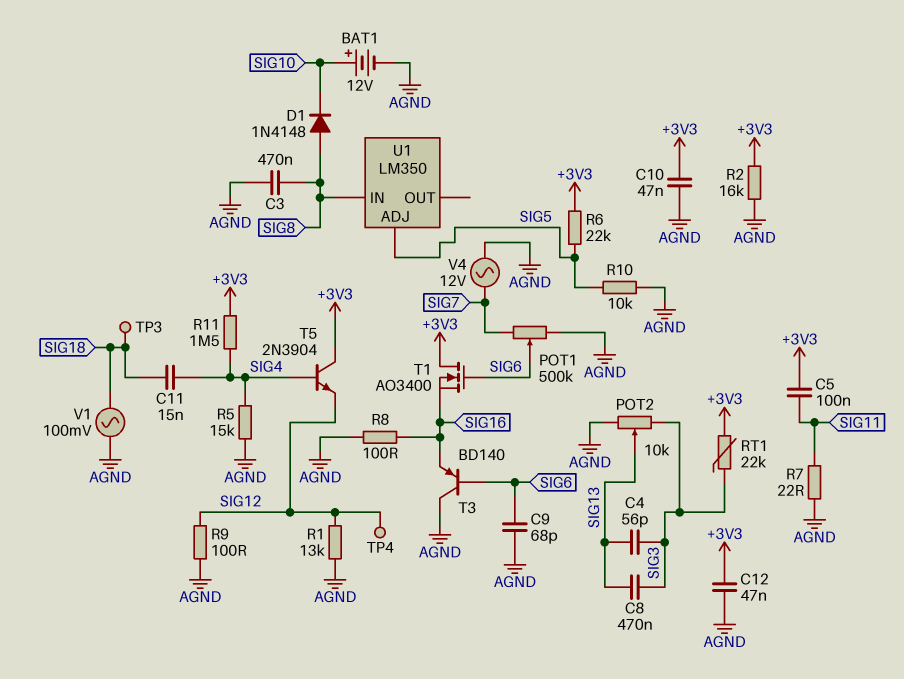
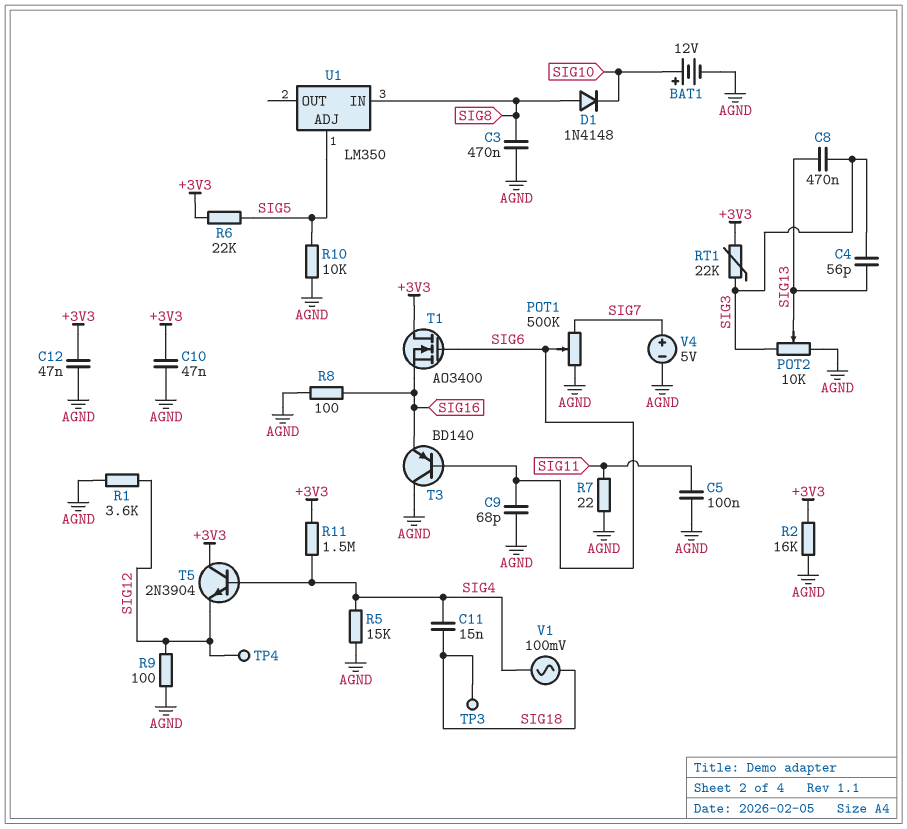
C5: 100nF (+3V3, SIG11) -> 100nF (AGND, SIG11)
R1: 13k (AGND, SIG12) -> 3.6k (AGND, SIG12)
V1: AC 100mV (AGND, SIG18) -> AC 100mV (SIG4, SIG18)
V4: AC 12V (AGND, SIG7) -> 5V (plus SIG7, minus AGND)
==
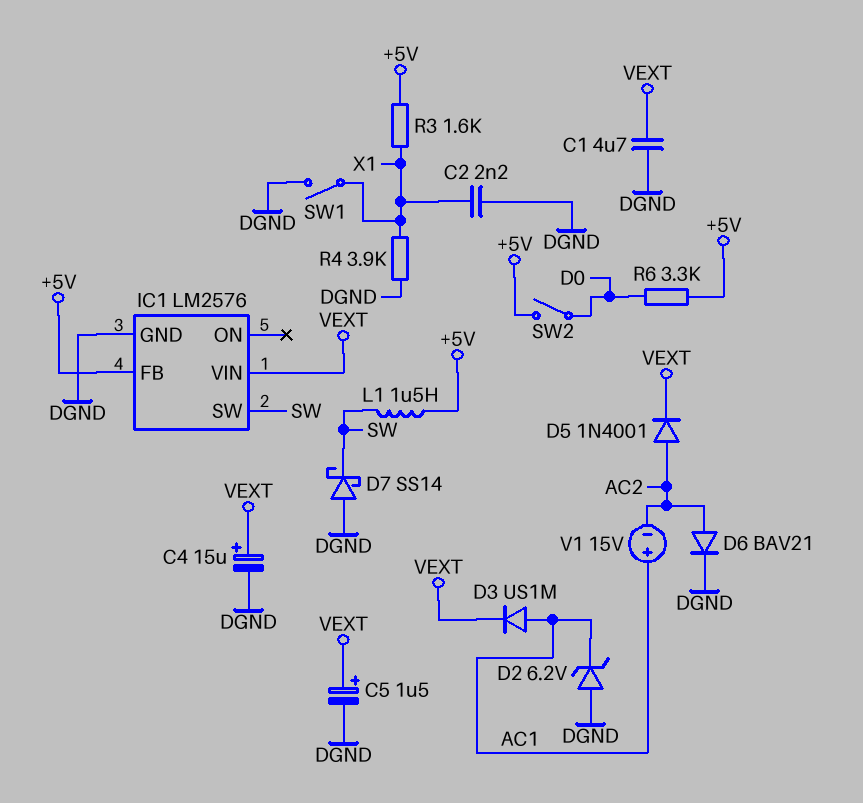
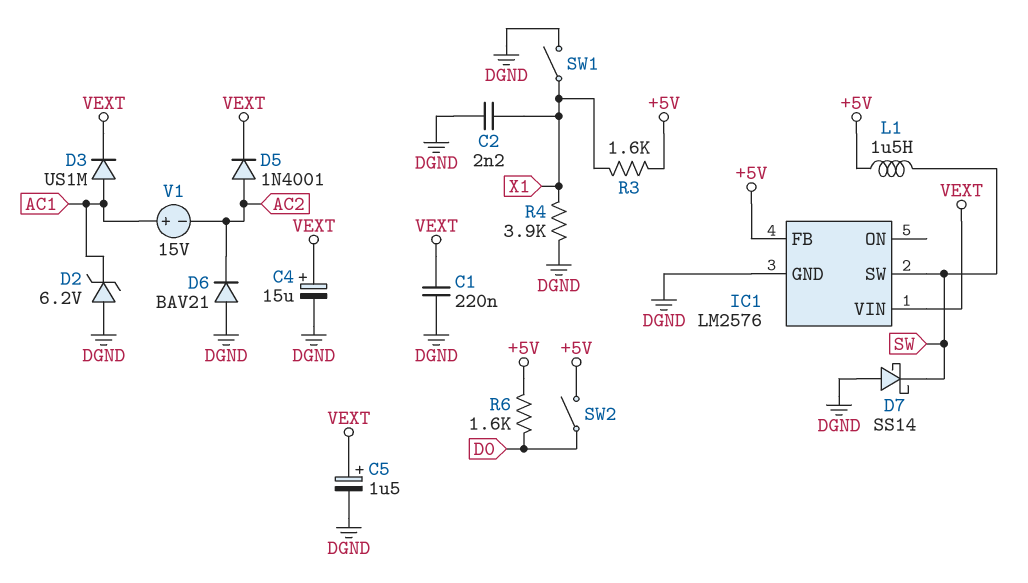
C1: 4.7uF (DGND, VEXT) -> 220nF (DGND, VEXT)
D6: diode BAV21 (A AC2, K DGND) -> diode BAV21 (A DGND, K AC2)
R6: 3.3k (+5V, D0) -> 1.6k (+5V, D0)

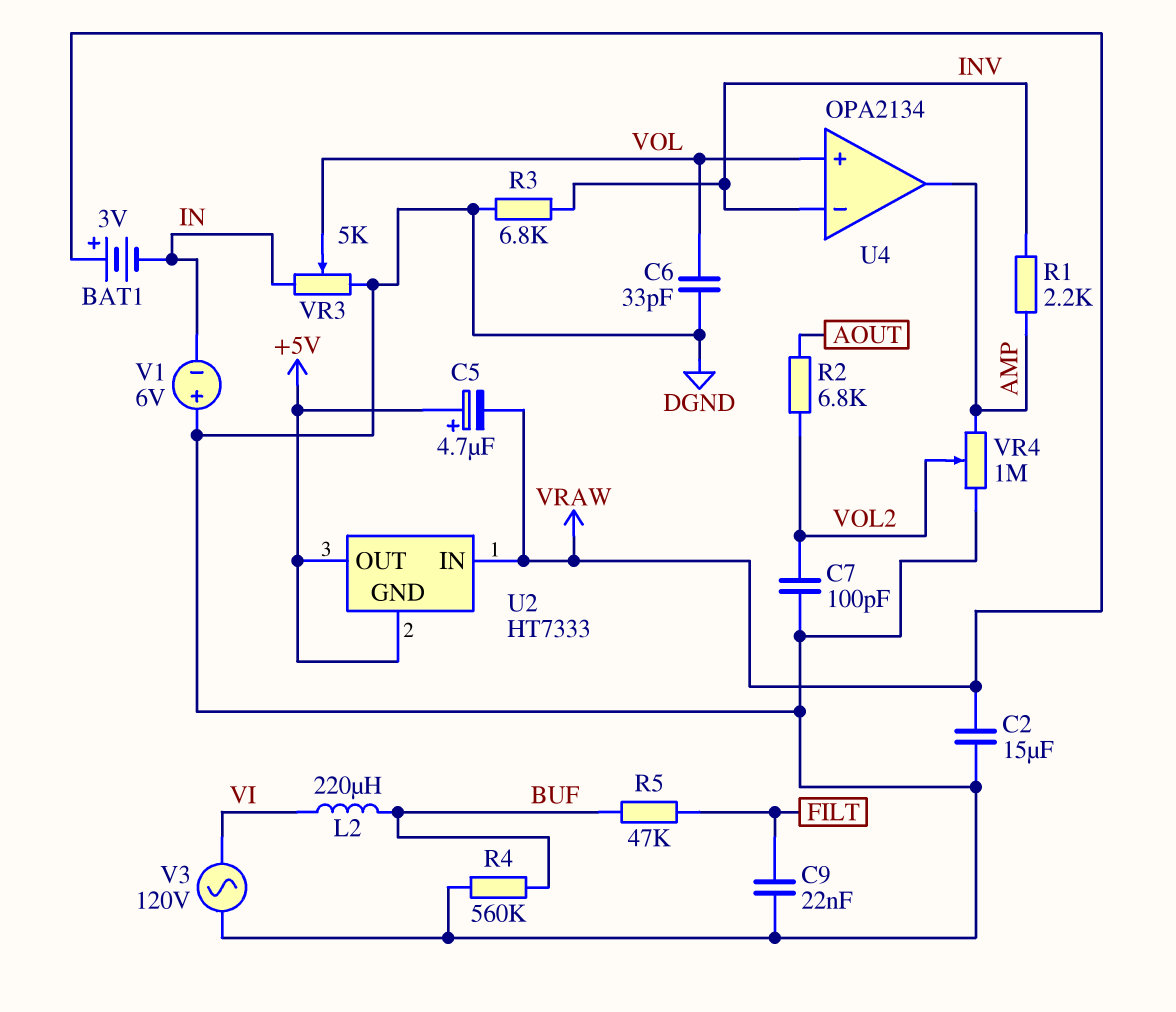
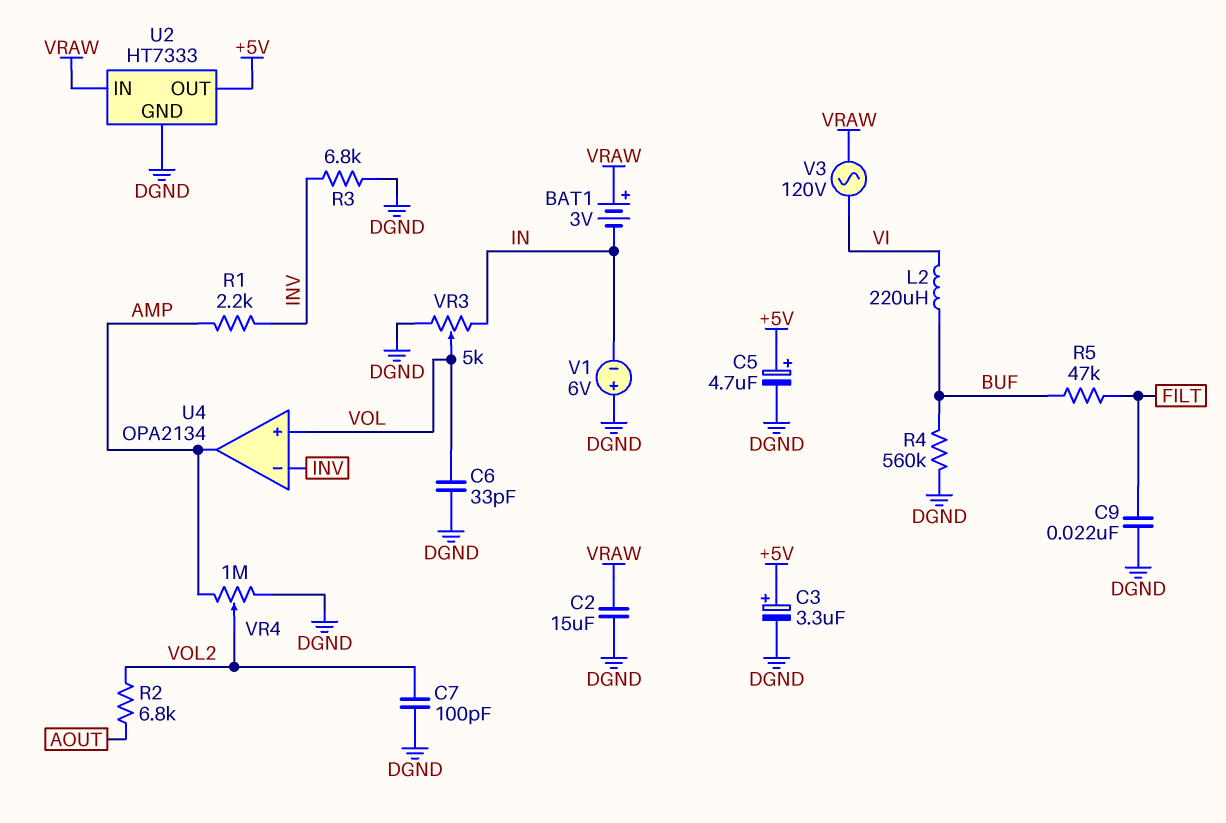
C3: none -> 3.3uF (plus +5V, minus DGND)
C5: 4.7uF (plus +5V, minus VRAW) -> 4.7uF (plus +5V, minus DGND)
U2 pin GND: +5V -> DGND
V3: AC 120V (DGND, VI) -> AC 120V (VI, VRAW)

[Work required]:
Every line above that holds the word "AGND" is to be found and copied.

[Solution]:
C5: 100nF (+3V3, SIG11) -> 100nF (AGND, SIG11)
R1: 13k (AGND, SIG12) -> 3.6k (AGND, SIG12)
V1: AC 100mV (AGND, SIG18) -> AC 100mV (SIG4, SIG18)
V4: AC 12V (AGND, SIG7) -> 5V (plus SIG7, minus AGND)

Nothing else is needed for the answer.